(Structured diff data)
────────────────────────────────────────
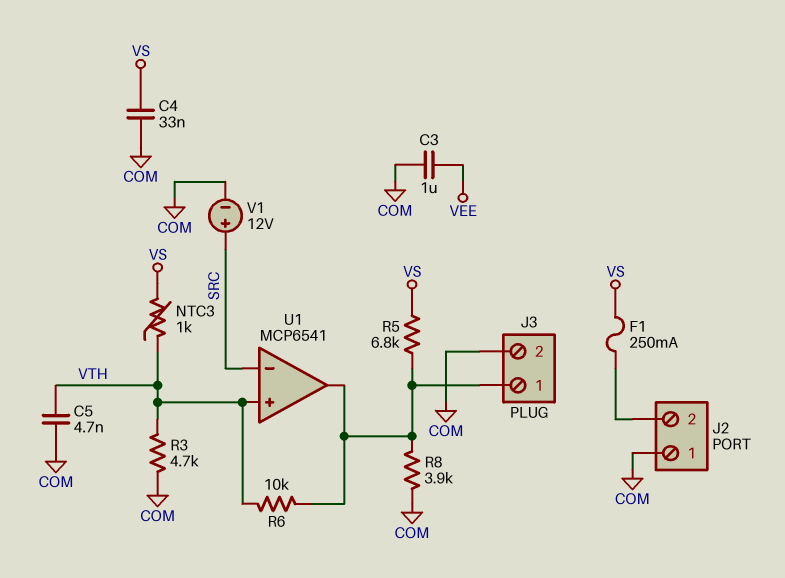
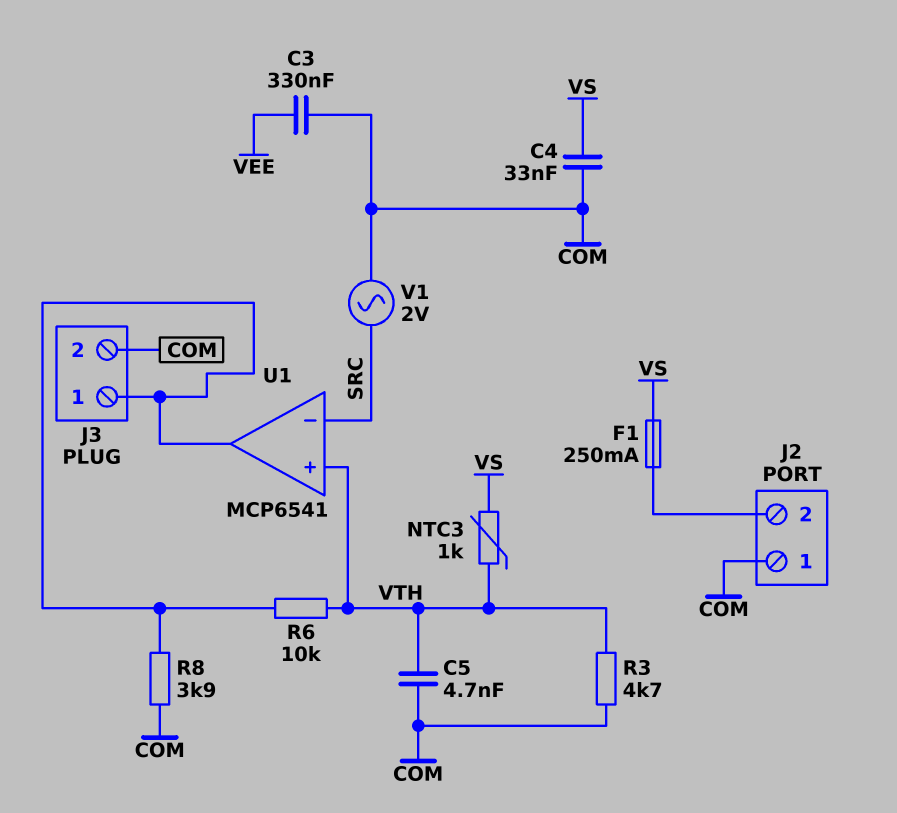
C3: 1uF (COM, VEE) -> 330nF (COM, VEE)
R5: 6.8k (J3/1, VS) -> none
V1: 12V (plus SRC, minus COM) -> AC 2V (COM, SRC)

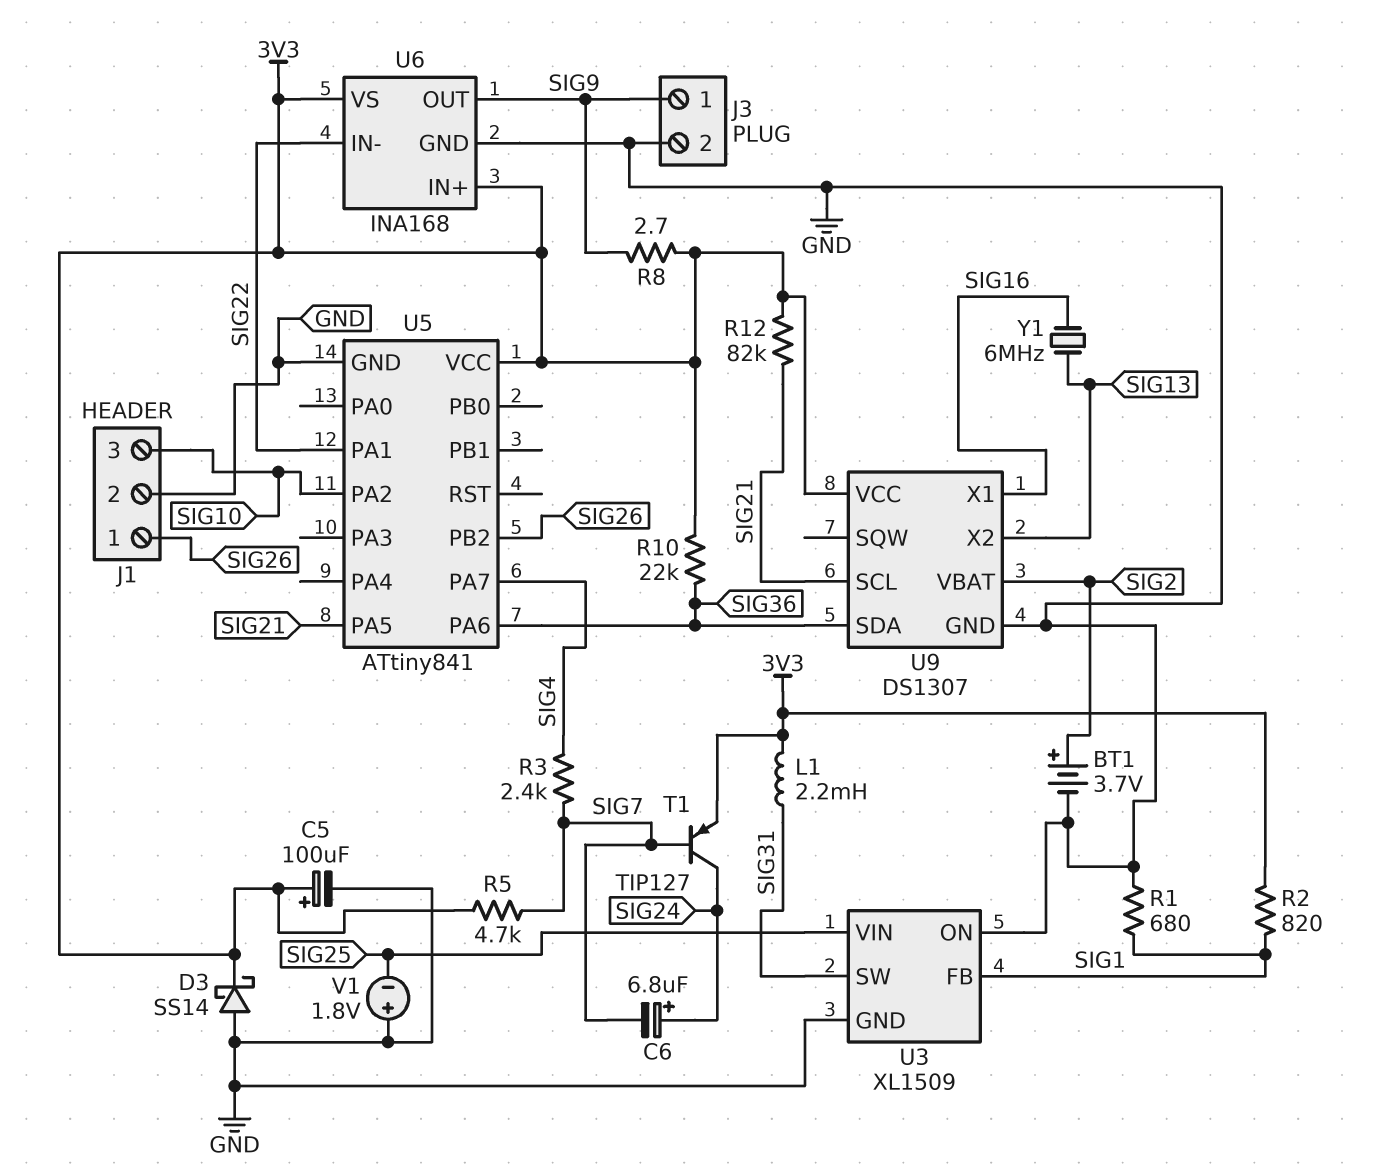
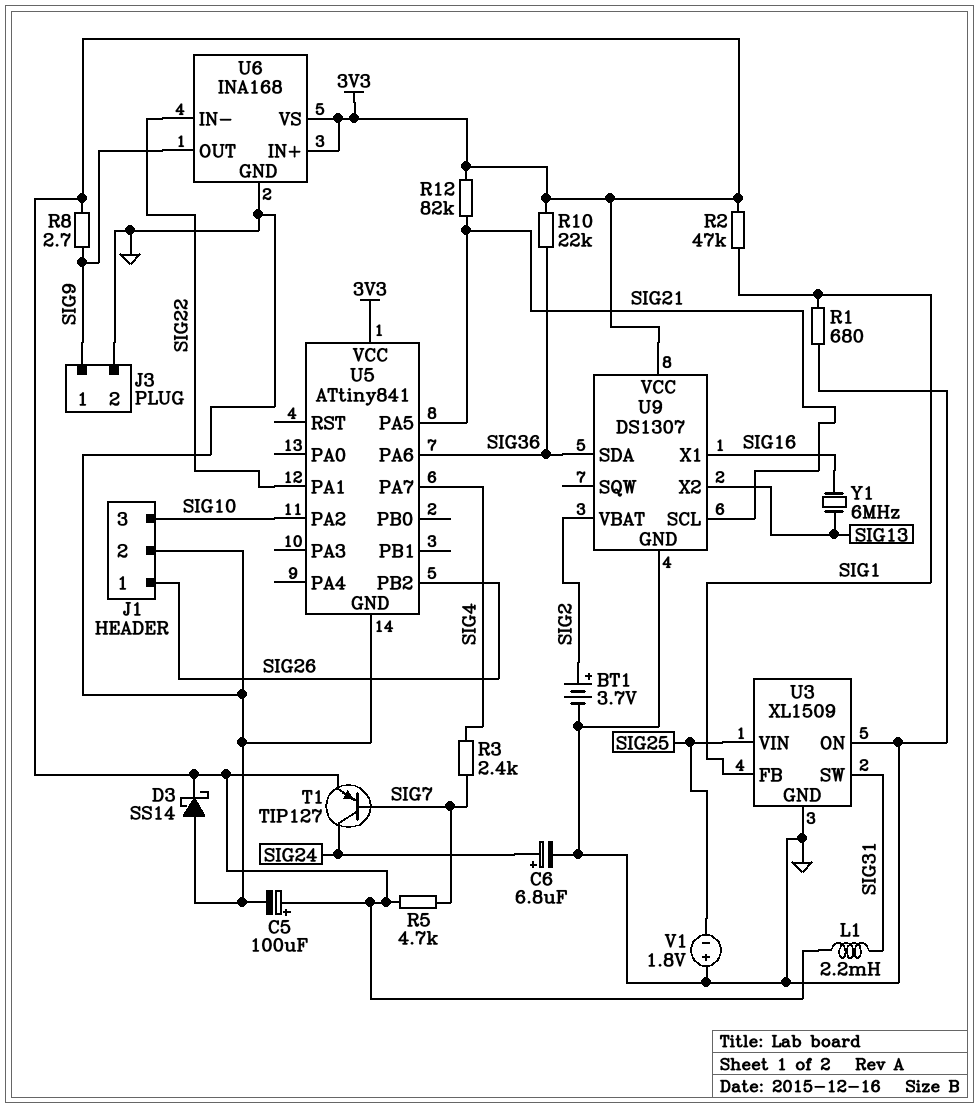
C6: 6.8uF (plus SIG24, minus SIG7) -> 6.8uF (plus SIG24, minus GND)
R2: 820 (3V3, SIG1) -> 47k (3V3, SIG1)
────────────────────────────────────────
#### [THE PROBLEM]
Wherever a line contains the string "plus", copy that line from the data.

#### [REPLY]
V1: 12V (plus SRC, minus COM) -> AC 2V (COM, SRC)
C6: 6.8uF (plus SIG24, minus SIG7) -> 6.8uF (plus SIG24, minus GND)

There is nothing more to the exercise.